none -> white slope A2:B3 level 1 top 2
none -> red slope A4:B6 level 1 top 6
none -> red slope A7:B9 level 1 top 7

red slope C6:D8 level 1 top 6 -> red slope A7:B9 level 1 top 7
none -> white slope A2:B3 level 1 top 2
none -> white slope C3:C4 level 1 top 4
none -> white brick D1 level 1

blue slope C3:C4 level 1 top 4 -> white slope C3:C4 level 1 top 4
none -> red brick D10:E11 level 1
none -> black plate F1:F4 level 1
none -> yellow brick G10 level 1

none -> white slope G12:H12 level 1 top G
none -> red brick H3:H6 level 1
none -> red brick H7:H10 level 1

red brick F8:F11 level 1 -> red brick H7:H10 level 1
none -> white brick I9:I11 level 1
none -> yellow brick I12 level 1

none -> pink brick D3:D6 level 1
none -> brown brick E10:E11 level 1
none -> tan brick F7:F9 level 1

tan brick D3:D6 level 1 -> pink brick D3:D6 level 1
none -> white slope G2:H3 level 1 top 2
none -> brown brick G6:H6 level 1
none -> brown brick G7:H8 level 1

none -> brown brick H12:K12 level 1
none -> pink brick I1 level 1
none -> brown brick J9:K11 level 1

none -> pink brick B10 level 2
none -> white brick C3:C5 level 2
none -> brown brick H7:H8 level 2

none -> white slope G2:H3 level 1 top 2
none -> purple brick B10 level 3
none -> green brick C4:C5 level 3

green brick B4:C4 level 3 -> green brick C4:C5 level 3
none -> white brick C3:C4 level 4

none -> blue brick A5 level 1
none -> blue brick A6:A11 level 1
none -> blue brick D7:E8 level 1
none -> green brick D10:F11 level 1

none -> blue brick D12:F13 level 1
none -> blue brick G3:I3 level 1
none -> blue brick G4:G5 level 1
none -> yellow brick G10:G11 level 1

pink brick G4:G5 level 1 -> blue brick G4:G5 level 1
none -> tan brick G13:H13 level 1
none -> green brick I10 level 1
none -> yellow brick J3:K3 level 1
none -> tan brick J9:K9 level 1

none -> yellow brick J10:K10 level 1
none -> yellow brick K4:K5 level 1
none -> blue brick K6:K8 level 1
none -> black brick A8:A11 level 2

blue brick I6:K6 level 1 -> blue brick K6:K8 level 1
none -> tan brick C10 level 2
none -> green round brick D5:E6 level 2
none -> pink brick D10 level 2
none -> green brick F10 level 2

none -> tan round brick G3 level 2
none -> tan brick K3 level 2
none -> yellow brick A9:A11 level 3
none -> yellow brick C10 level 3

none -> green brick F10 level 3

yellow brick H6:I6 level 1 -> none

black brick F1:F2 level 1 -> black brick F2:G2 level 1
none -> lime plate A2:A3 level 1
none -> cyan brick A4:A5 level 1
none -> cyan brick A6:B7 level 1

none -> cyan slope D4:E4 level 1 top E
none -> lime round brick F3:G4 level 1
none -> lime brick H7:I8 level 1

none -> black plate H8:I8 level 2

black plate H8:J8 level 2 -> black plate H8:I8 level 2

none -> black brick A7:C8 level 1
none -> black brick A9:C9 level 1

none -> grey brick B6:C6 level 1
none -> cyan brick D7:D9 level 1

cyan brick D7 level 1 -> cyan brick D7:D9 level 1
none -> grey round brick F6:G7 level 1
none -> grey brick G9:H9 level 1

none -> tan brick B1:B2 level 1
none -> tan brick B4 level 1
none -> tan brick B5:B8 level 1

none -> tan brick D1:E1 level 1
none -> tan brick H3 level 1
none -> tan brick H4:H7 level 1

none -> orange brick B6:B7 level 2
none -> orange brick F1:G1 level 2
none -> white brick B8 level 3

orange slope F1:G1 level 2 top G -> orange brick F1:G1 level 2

########################################

**Problem requirements:** Show every line of the listing containing the string "plate" by copying it.

**The completed task:**
none -> black plate F1:F4 level 1
none -> lime plate A2:A3 level 1
none -> black plate H8:I8 level 2
black plate H8:J8 level 2 -> black plate H8:I8 level 2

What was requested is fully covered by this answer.